## AVAILABLE DATA
☆ ☆ ☆

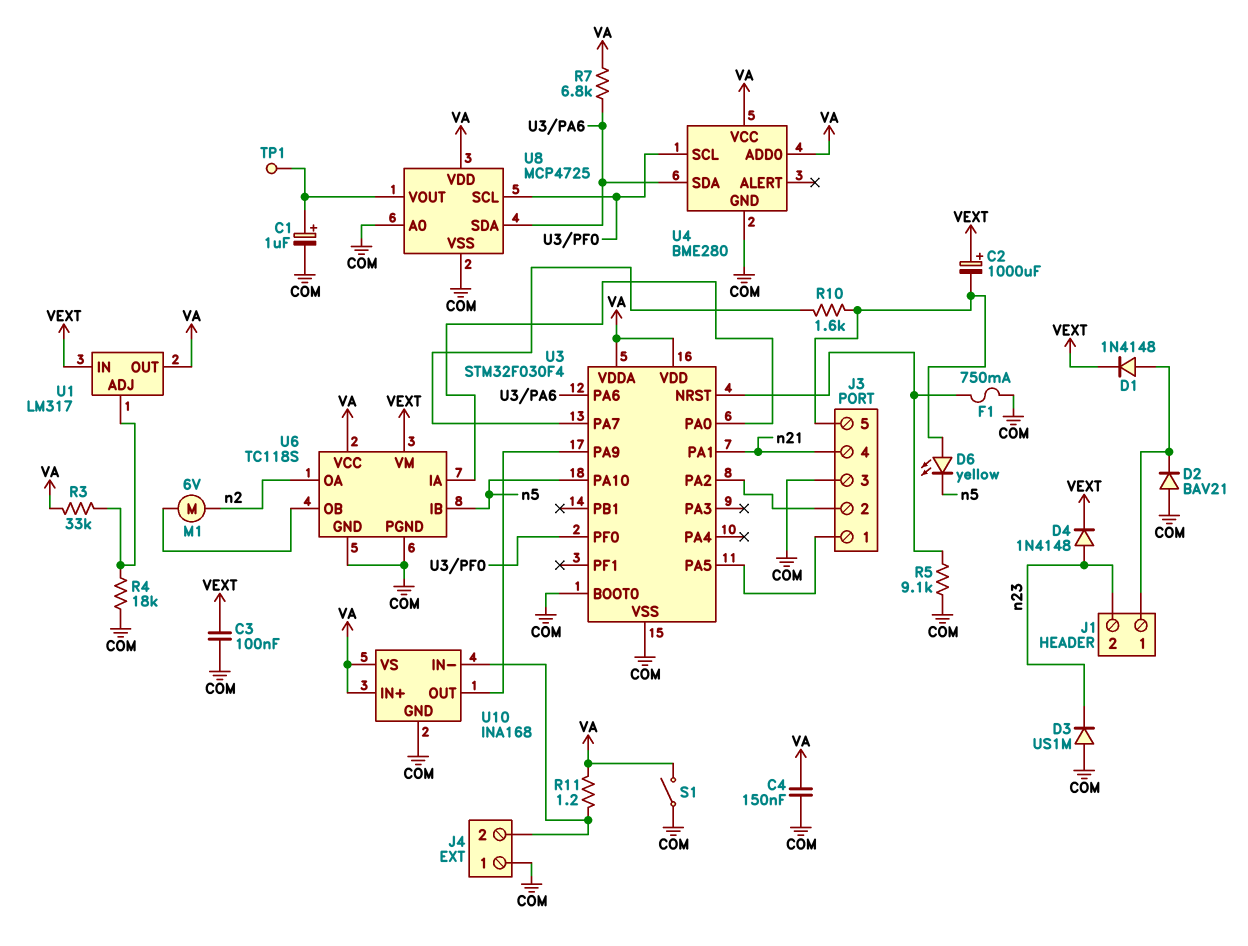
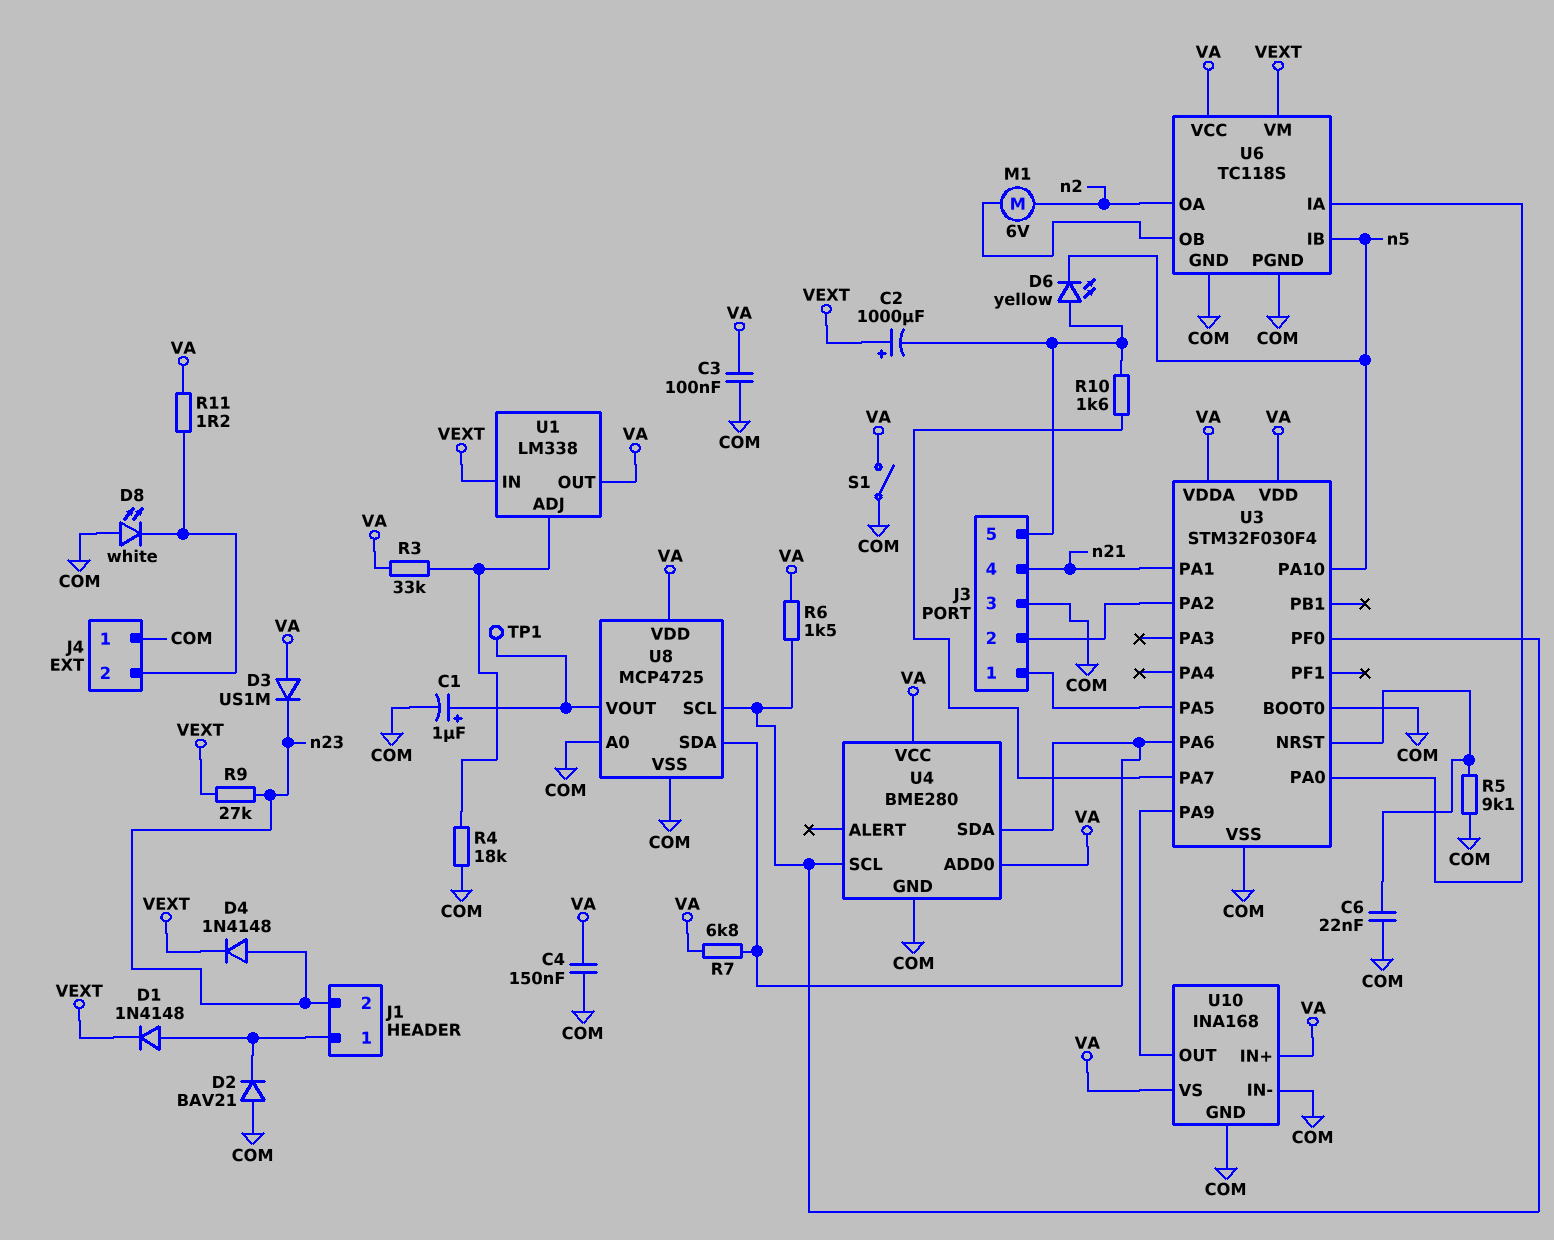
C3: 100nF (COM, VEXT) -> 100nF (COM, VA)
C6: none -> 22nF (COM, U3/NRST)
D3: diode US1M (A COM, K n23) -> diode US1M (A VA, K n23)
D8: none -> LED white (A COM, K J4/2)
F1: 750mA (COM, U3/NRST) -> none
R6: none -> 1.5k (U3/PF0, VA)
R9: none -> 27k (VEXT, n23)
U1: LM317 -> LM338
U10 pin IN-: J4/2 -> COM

☆ ☆ ☆

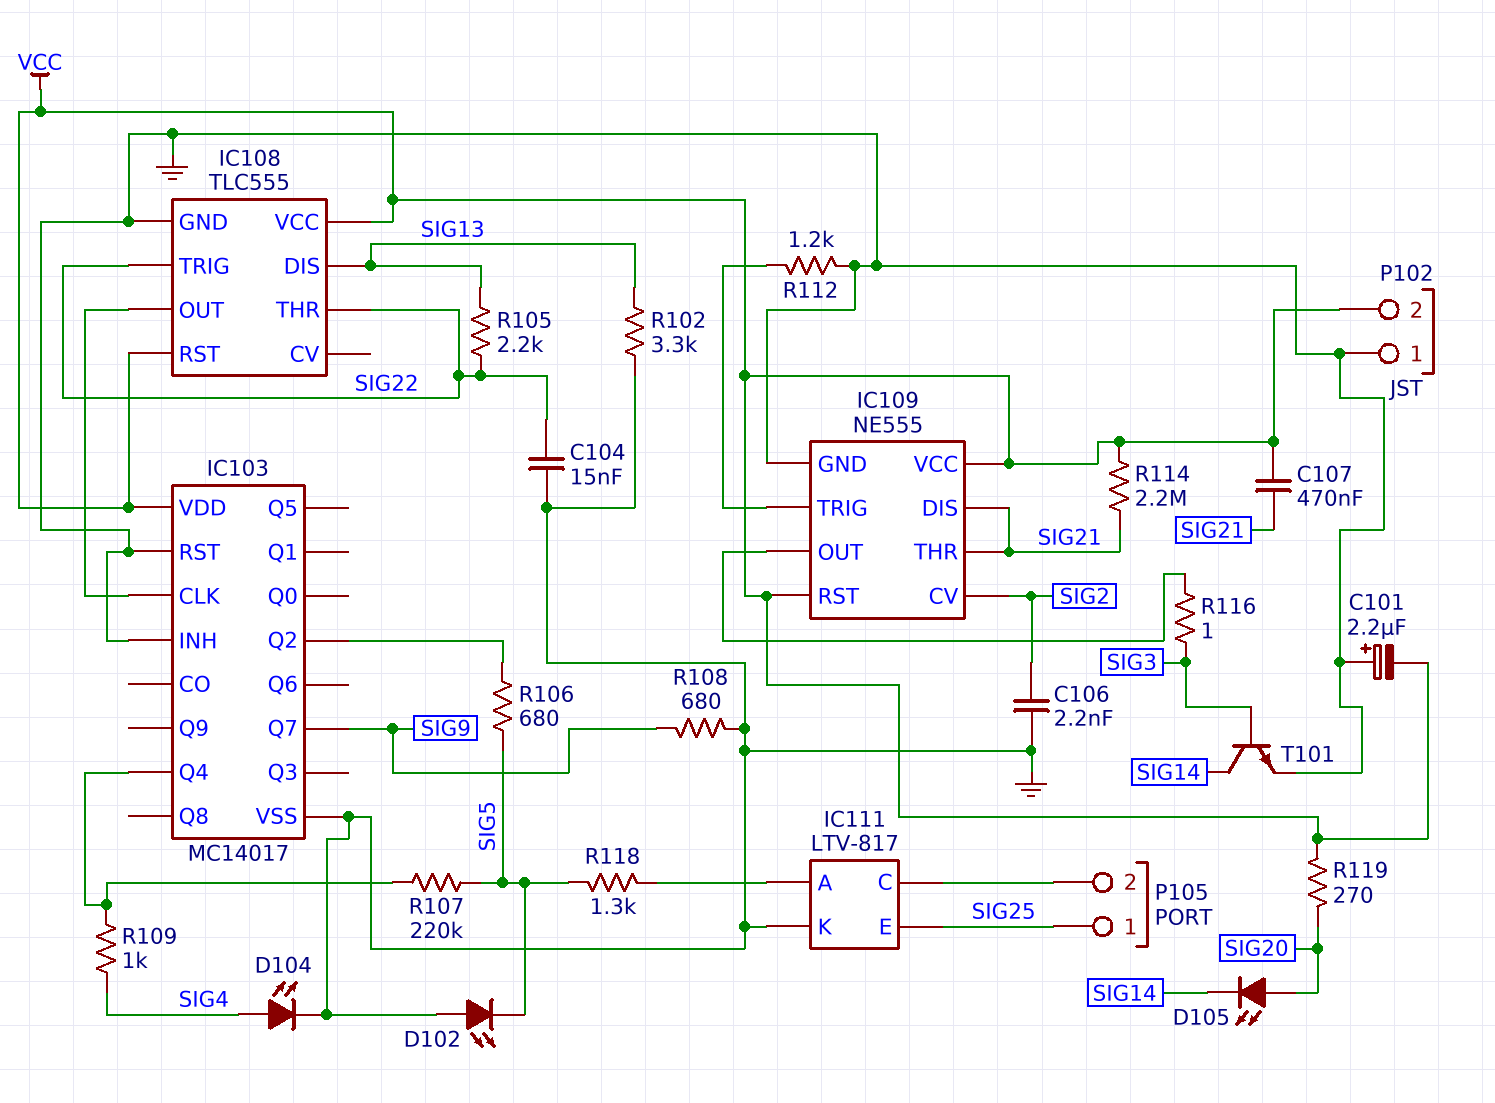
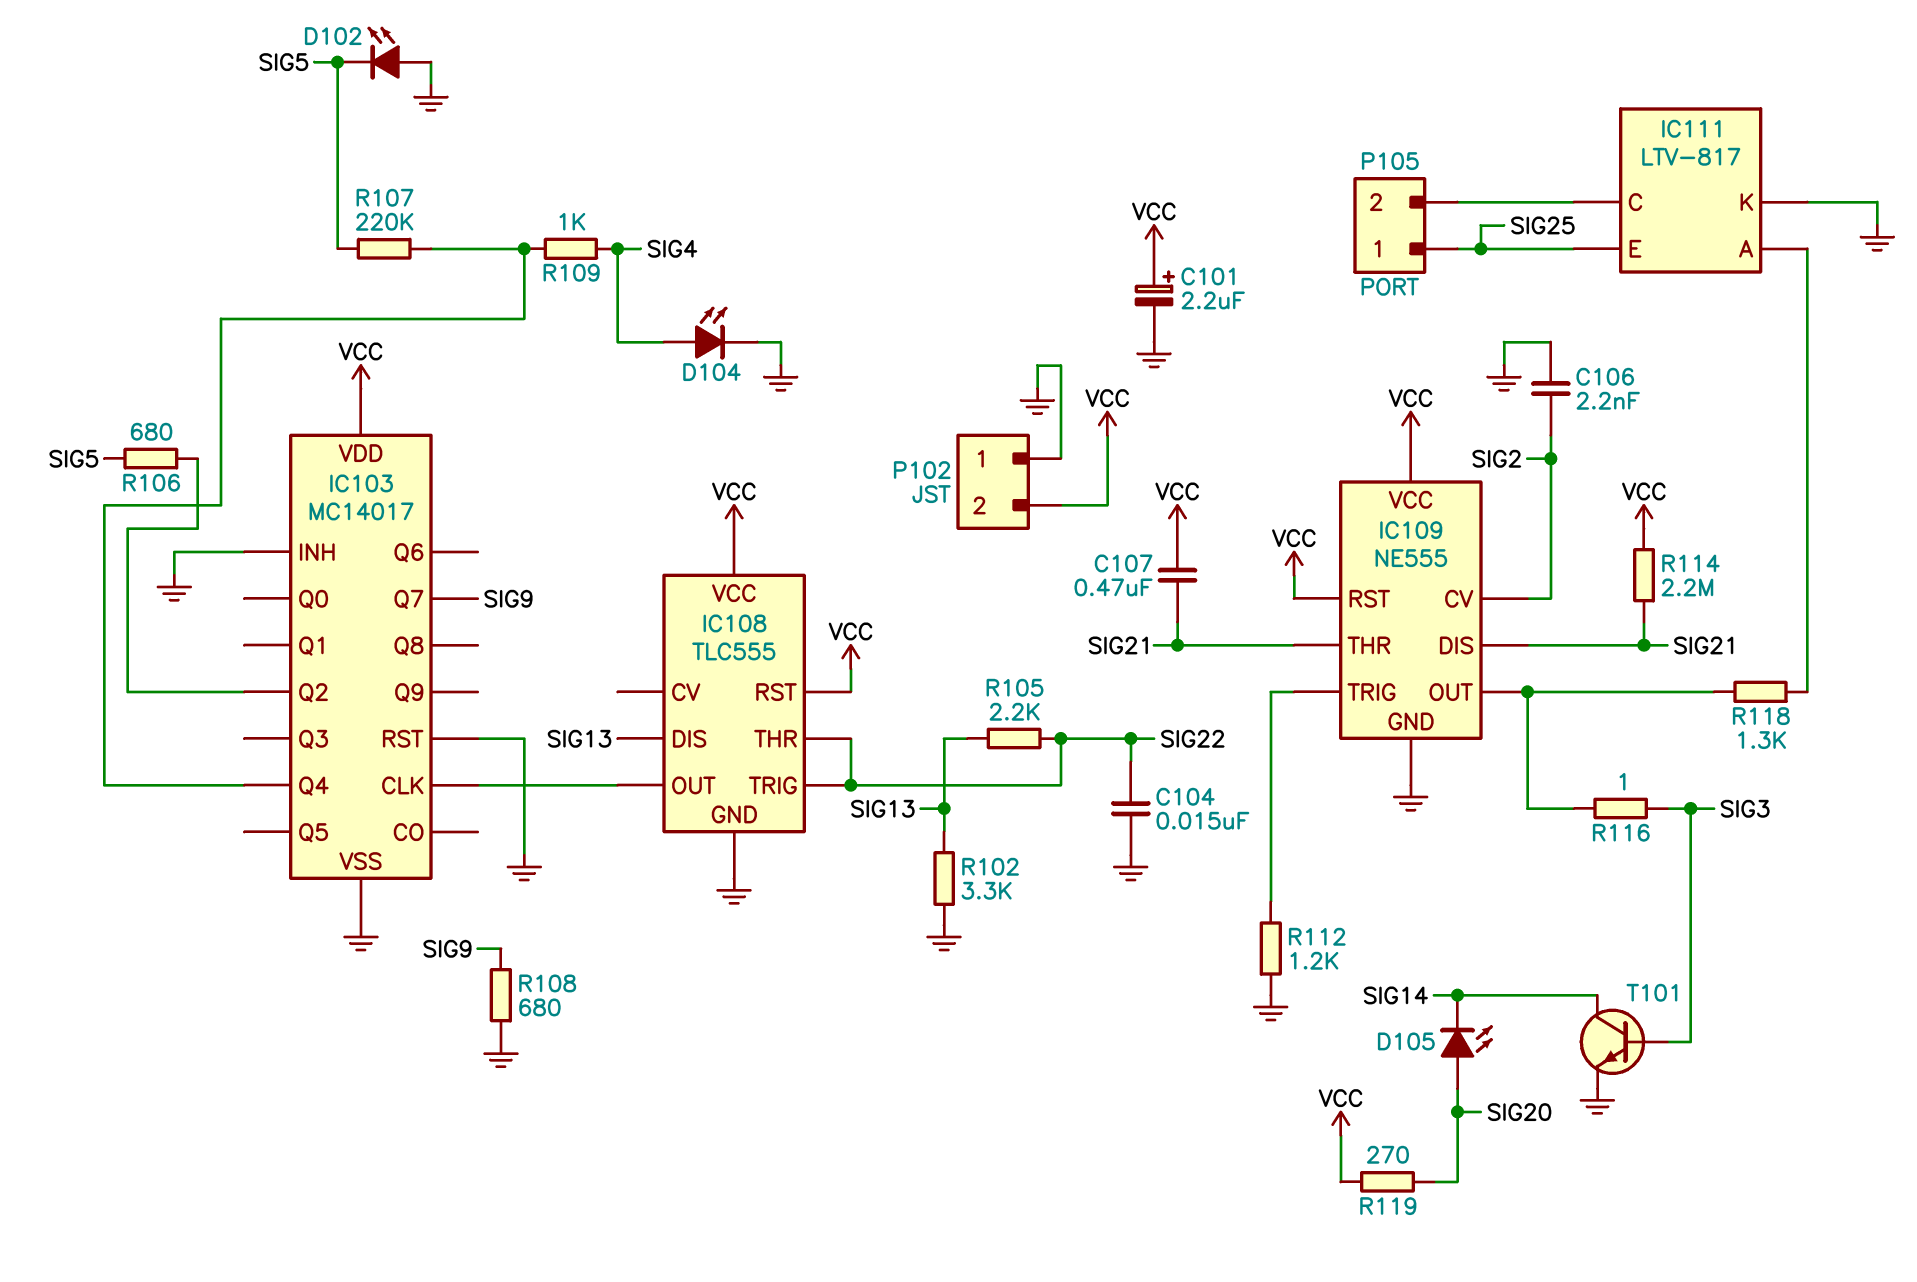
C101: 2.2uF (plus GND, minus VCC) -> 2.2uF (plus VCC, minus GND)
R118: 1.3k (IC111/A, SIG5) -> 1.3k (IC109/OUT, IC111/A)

☆ ☆ ☆

## TASK GOAL
Copy all lines of the records in which the string "none" can be found.

## EXERCISE OUTPUT
C6: none -> 22nF (COM, U3/NRST)
D8: none -> LED white (A COM, K J4/2)
F1: 750mA (COM, U3/NRST) -> none
R6: none -> 1.5k (U3/PF0, VA)
R9: none -> 27k (VEXT, n23)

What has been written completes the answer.